■ **Exercise prompt**: Your answer must consist of every line from the data below that includes the word "dice".
::: Material provided :::
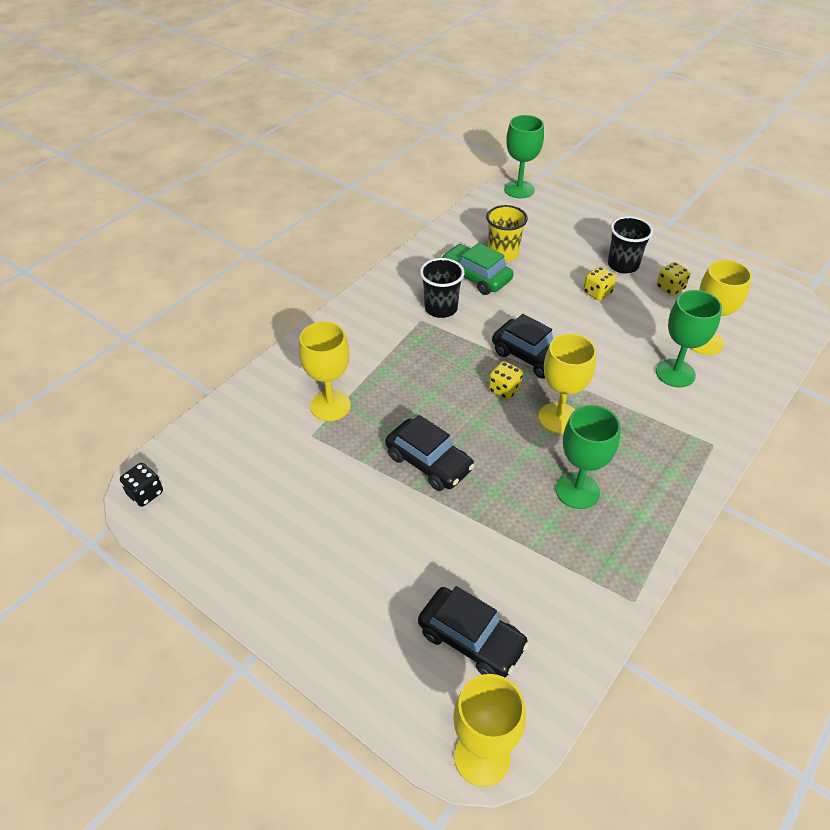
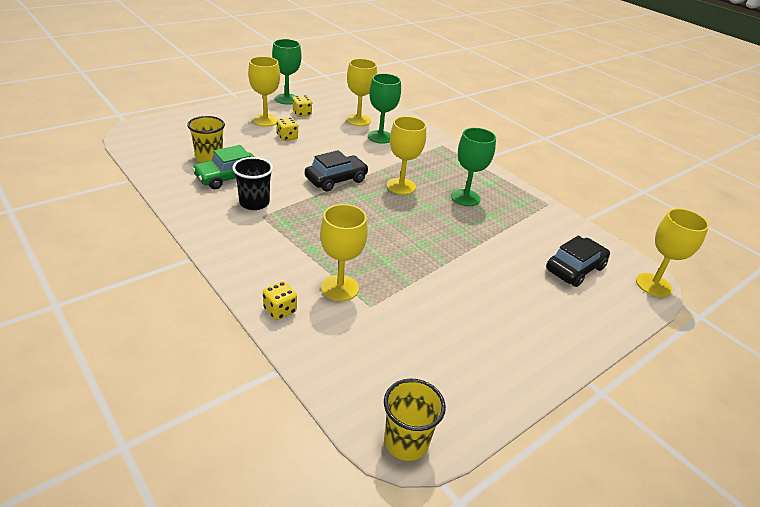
camera: 80 degrees left, 10 degrees down
(145, 493) = (406, 442): black dice -> yellow cup
(429, 462) = (423, 250): black car -> none
(504, 390) = (364, 199): yellow dice -> yellow dice (280, 310)
(519, 189) = (132, 129): green goblet -> green goblet (287, 99)
(623, 265) = (265, 120): black cup -> yellow goblet

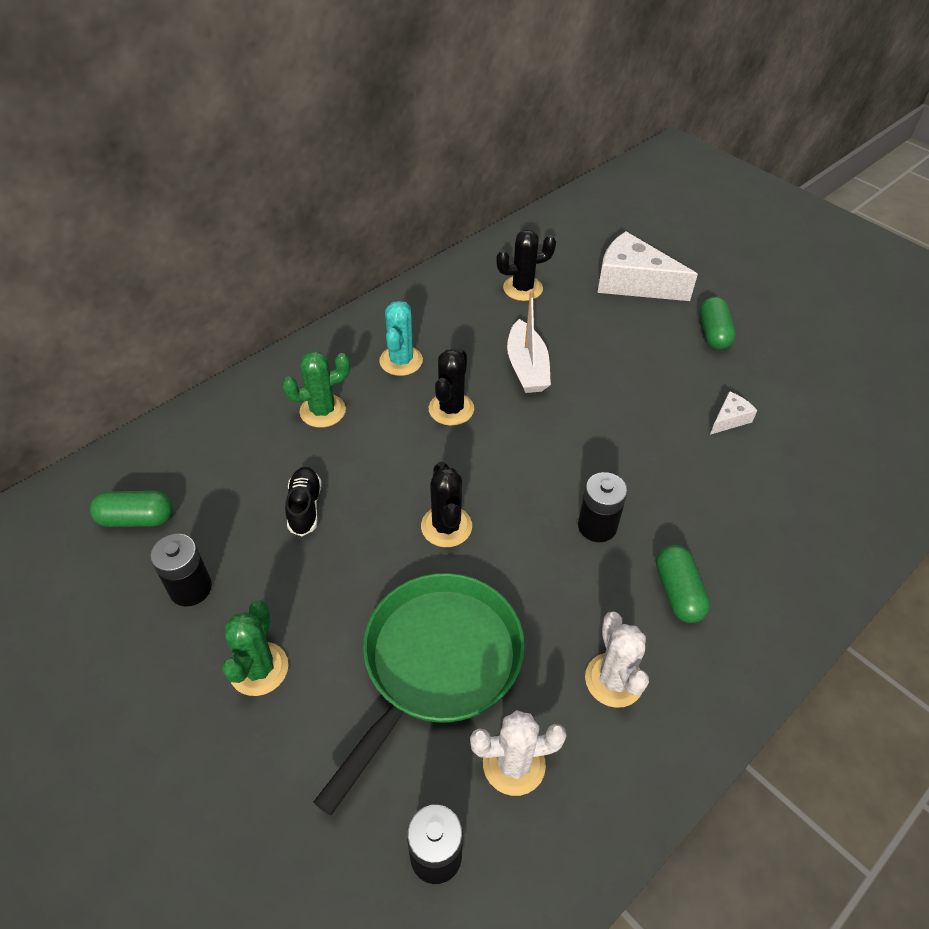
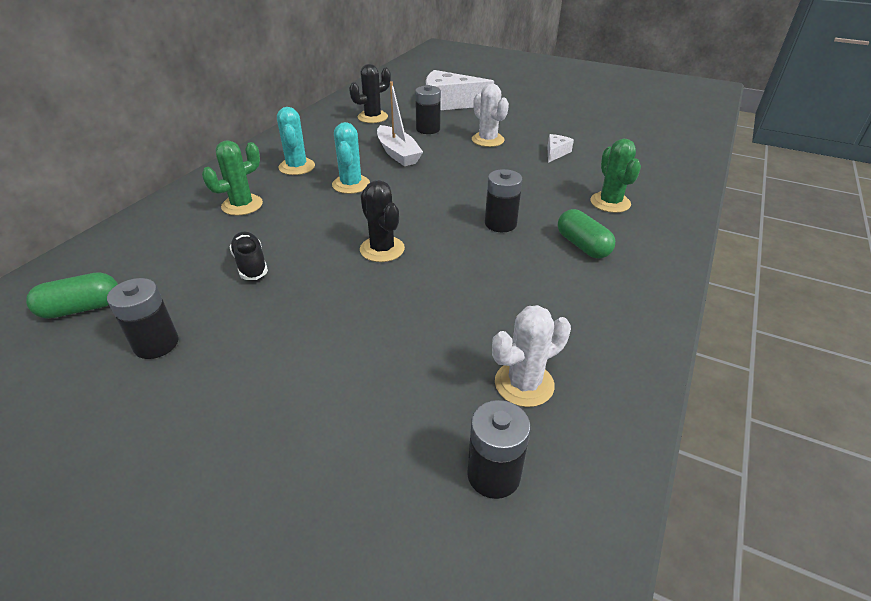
camera: 20 degrees left, 10 degrees down
(259, 669) = (251, 384): green cactus -> green cactus (610, 202)
(436, 665) = (419, 336): green pan -> none
(451, 409) = (351, 184): black cactus -> turquoise cactus
(583, 329) = (428, 129): none -> black battery
(614, 680) = (570, 307): white cactus -> white cactus (487, 140)
(713, 333) = (517, 117): green capsule -> none

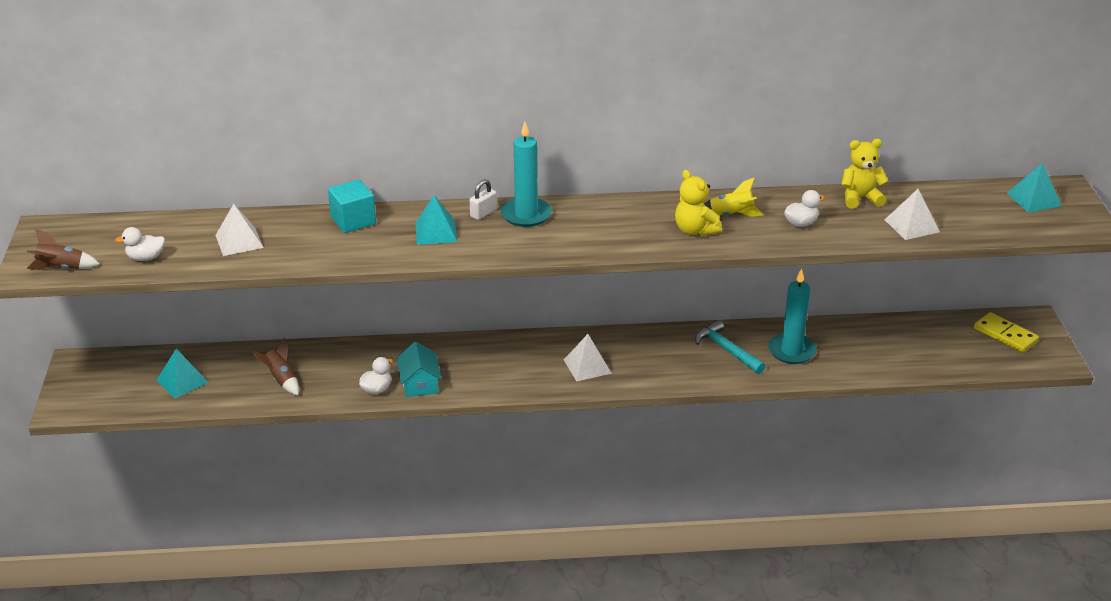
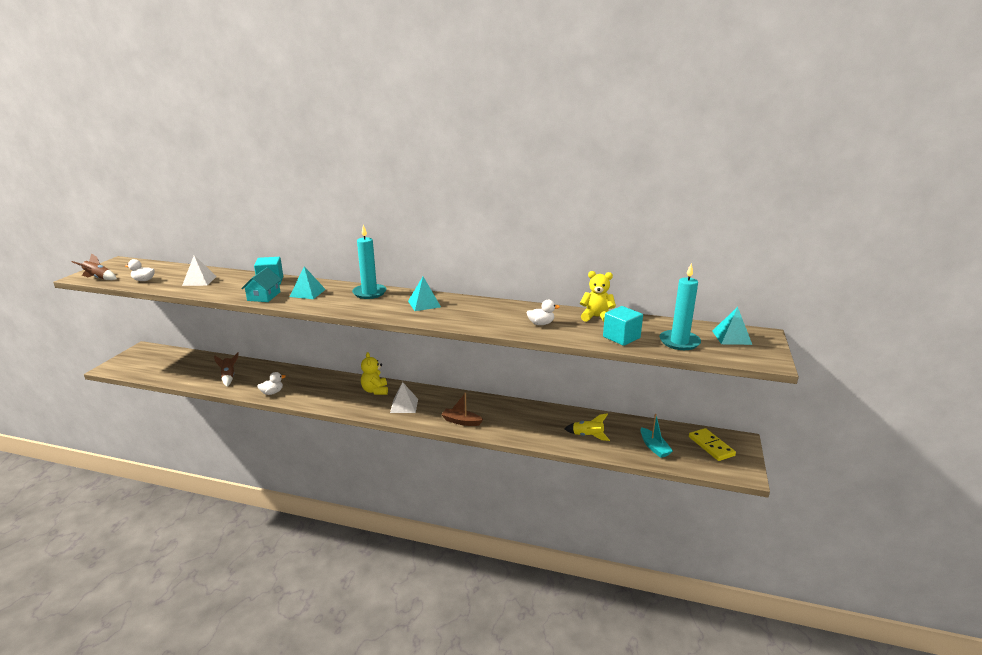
camera: 20 degrees right, 10 degrees down
(182, 381) = (180, 367): turquoise pyramid -> turquoise pyramid (424, 304)
(419, 383) = (299, 394): turquoise house -> turquoise house (264, 296)
(483, 213) = (346, 288): white padlock -> none
(683, 372) = (461, 421): none -> brown boat
(695, 230) = (465, 316): yellow teddy bear -> yellow teddy bear (375, 391)
(726, 350) = (500, 414): turquoise hammer -> none
(730, 215) = (497, 312): yellow rocket -> yellow rocket (587, 436)
(791, 351) = (544, 424): turquoise candle -> turquoise candle (679, 342)
(911, 225) = (621, 337): white pyramid -> turquoise cube
(942, 352) = (654, 447): none -> turquoise boat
:::
■ **Task answer**:
(145, 493) = (406, 442): black dice -> yellow cup
(504, 390) = (364, 199): yellow dice -> yellow dice (280, 310)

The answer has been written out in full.